* Exercise brief *
Please give back only the lines below from the one containing "(612, 93) = (357, 72): none -> black ring" to the one containing "(722, 253) = (598, 137): white", each repeated word for word, both ends included.

[Items from a data source]
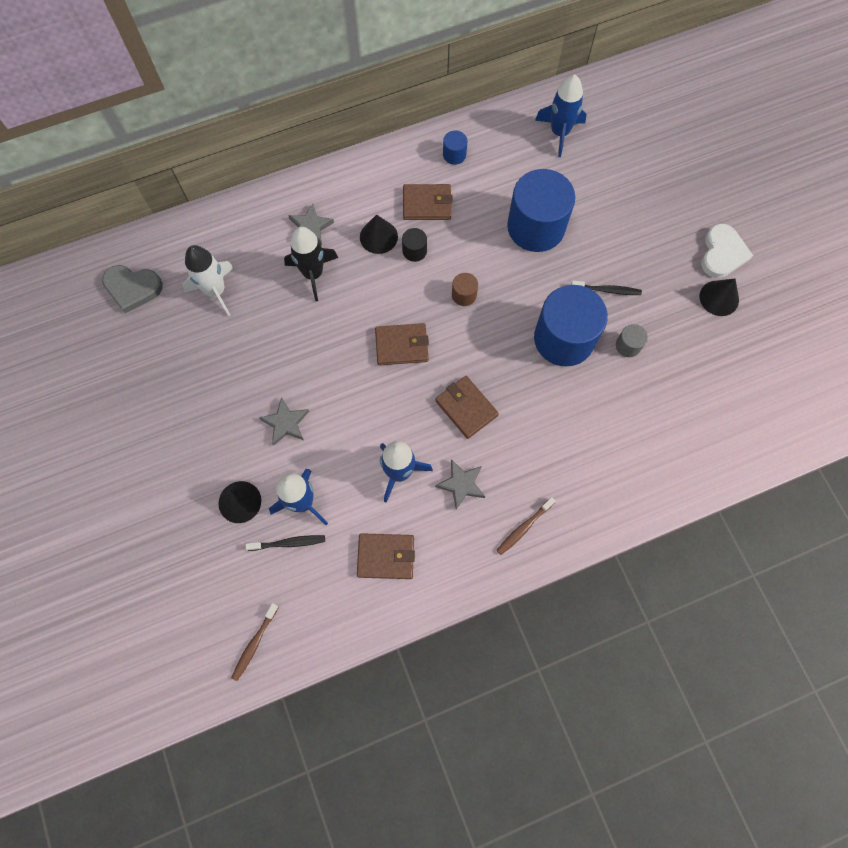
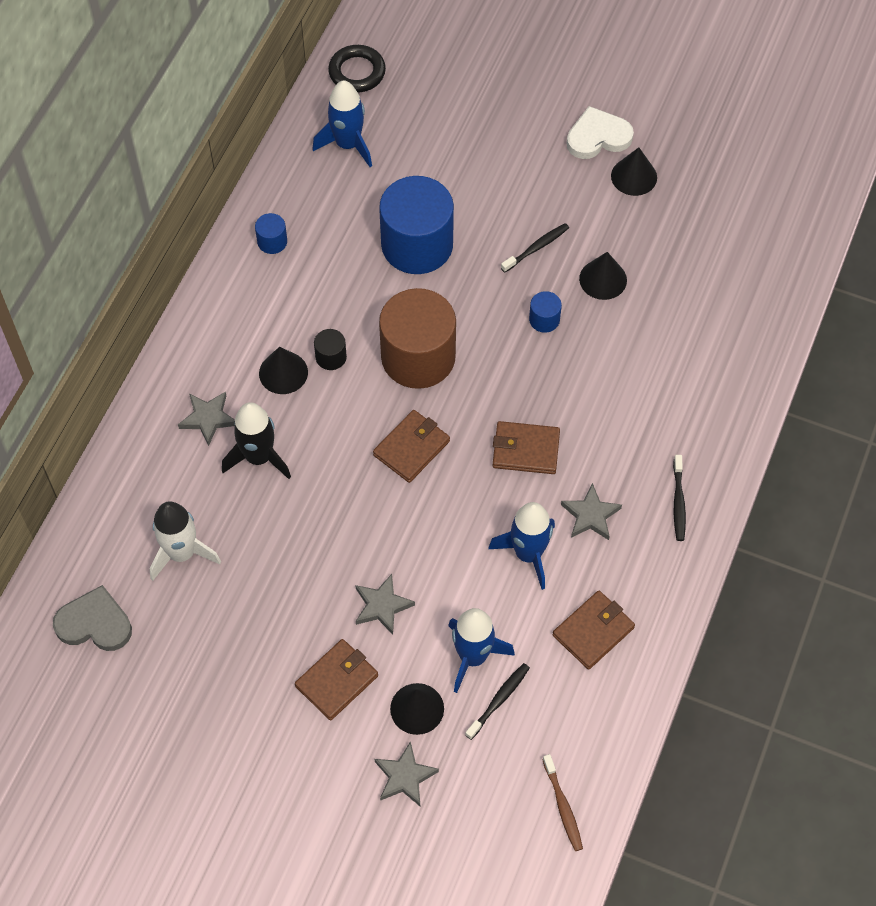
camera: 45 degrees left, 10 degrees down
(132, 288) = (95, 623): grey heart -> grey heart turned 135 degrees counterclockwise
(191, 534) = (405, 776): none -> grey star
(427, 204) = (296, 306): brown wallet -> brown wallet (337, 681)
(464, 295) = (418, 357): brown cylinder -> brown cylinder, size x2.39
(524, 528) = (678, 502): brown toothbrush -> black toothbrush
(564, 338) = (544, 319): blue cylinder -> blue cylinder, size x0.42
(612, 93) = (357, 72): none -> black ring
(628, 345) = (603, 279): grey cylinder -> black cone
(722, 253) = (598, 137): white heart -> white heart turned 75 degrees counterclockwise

---

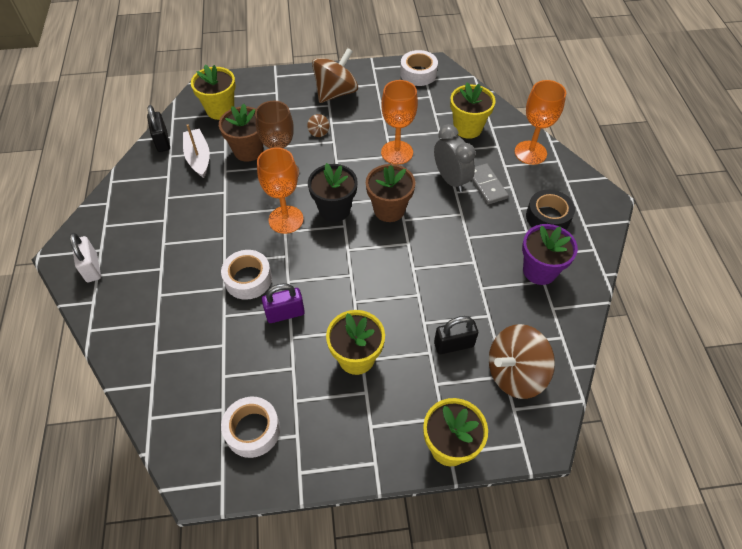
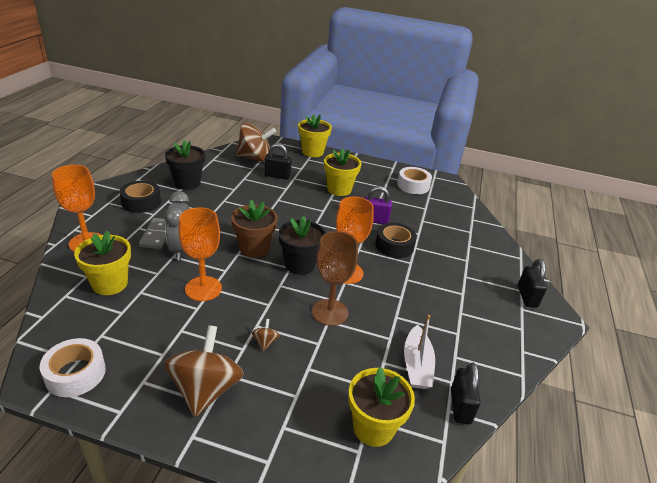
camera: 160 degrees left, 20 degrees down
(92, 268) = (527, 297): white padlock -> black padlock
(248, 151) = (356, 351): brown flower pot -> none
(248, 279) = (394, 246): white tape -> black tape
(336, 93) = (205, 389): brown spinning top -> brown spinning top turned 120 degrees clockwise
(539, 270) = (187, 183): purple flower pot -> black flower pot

* Answer to the exercise *
(612, 93) = (357, 72): none -> black ring
(628, 345) = (603, 279): grey cylinder -> black cone
(722, 253) = (598, 137): white heart -> white heart turned 75 degrees counterclockwise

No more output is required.